▸ **Provided material**:
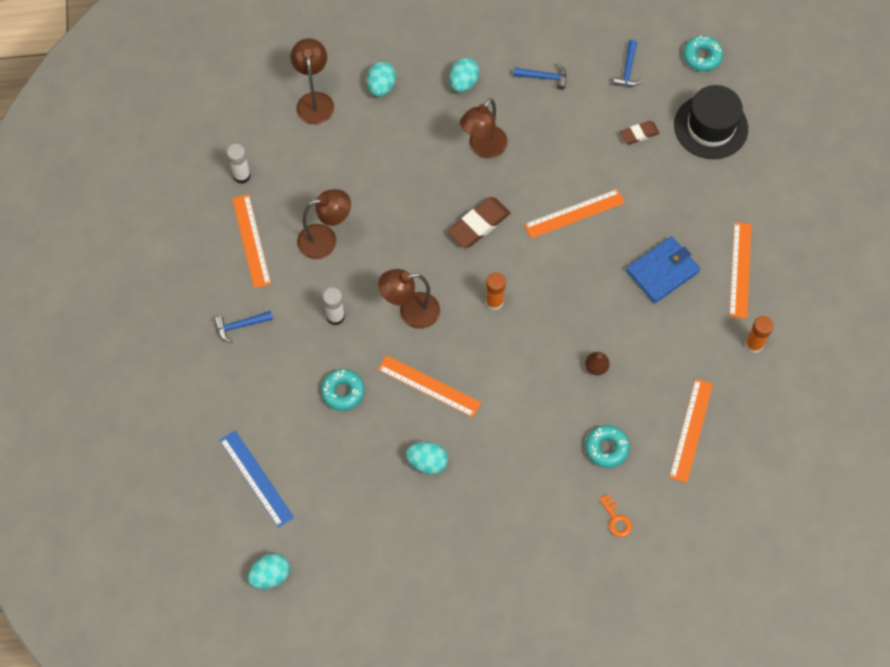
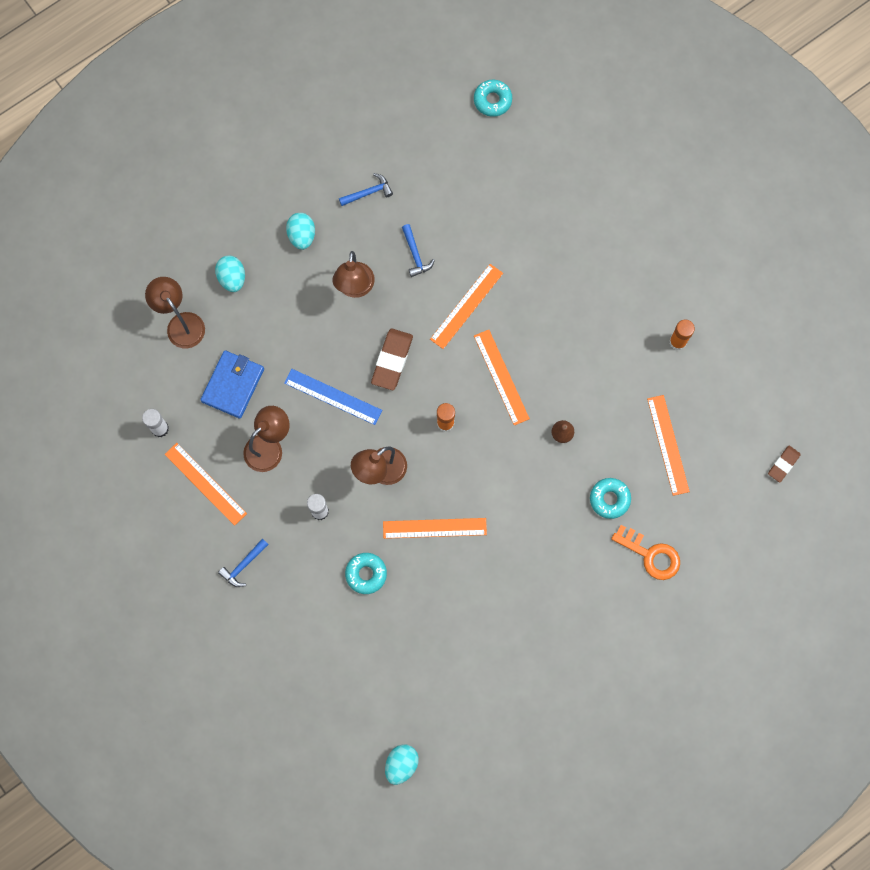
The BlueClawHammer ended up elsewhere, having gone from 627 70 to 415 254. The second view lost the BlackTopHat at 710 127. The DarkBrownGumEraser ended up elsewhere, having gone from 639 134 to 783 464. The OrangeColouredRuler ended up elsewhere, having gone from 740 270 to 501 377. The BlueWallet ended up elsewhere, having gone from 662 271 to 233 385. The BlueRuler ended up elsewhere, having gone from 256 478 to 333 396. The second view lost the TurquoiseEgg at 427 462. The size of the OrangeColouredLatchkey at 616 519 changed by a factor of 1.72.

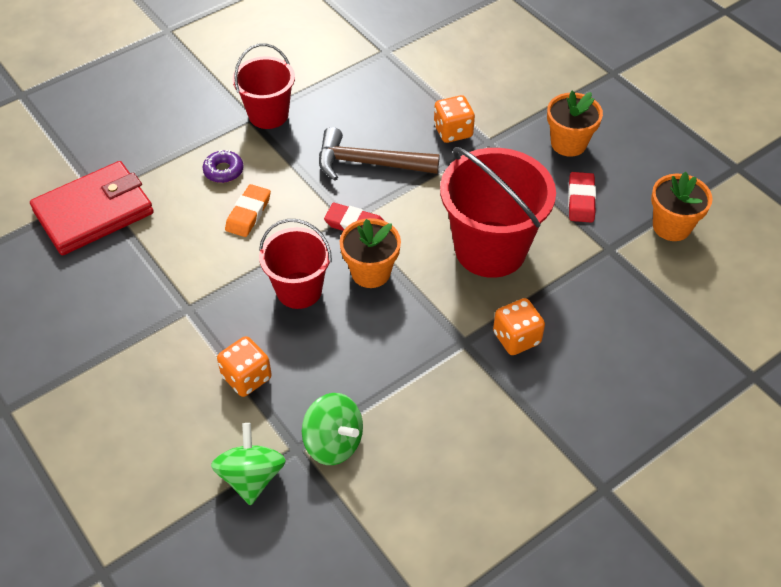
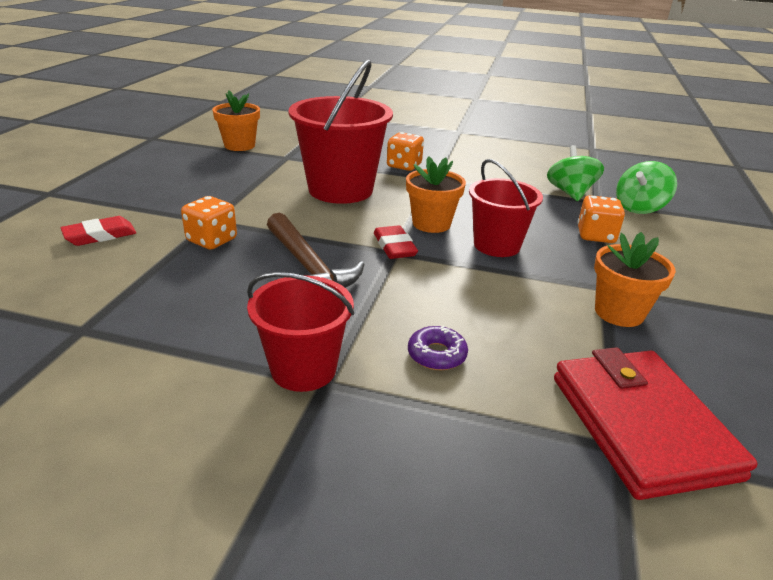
The OrangeColouredFlowerPot ended up elsewhere, having gone from 568 143 to 619 312. The RedWallet at 94 212 ended up facing another way, 60 degrees clockwise from before. The RedGumEraser ended up elsewhere, having gone from 581 200 to 100 235. The second view lost the OrangeColouredGumEraser at 248 213.

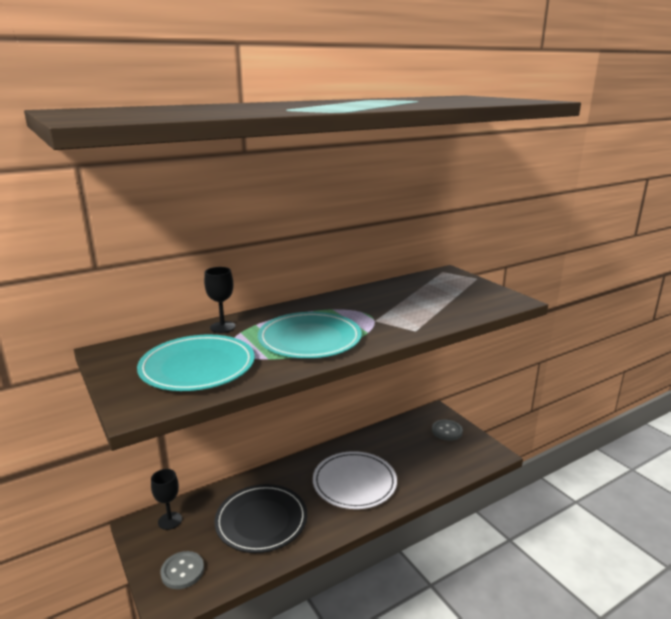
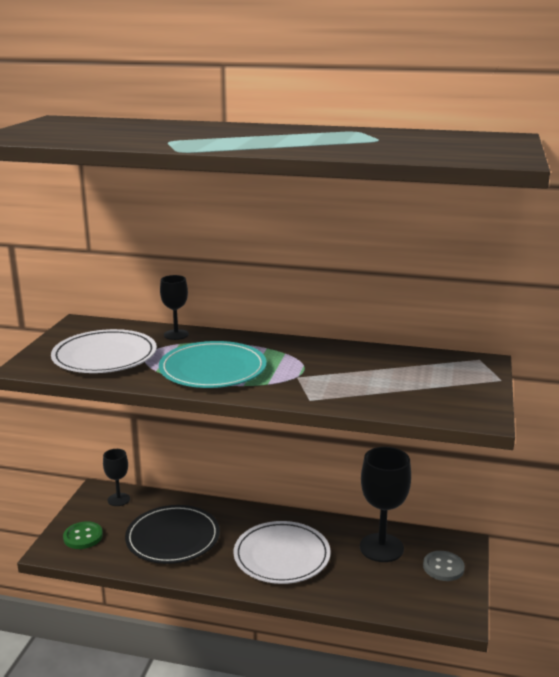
What was the TurquoisePlate at 197 367 turned into the SnowWhitePlate at 104 356. What was the GrayButton at 182 571 turned into the EmeraldButton at 83 537. The second view gained the BlackWineGlass at 381 548.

▸ **Action item**: Write out the data above exactly, minus any images.

▸ **Expected output**:
The BlueClawHammer ended up elsewhere, having gone from 627 70 to 415 254. The second view lost the BlackTopHat at 710 127. The DarkBrownGumEraser ended up elsewhere, having gone from 639 134 to 783 464. The OrangeColouredRuler ended up elsewhere, having gone from 740 270 to 501 377. The BlueWallet ended up elsewhere, having gone from 662 271 to 233 385. The BlueRuler ended up elsewhere, having gone from 256 478 to 333 396. The second view lost the TurquoiseEgg at 427 462. The size of the OrangeColouredLatchkey at 616 519 changed by a factor of 1.72.

The OrangeColouredFlowerPot ended up elsewhere, having gone from 568 143 to 619 312. The RedWallet at 94 212 ended up facing another way, 60 degrees clockwise from before. The RedGumEraser ended up elsewhere, having gone from 581 200 to 100 235. The second view lost the OrangeColouredGumEraser at 248 213.

What was the TurquoisePlate at 197 367 turned into the SnowWhitePlate at 104 356. What was the GrayButton at 182 571 turned into the EmeraldButton at 83 537. The second view gained the BlackWineGlass at 381 548.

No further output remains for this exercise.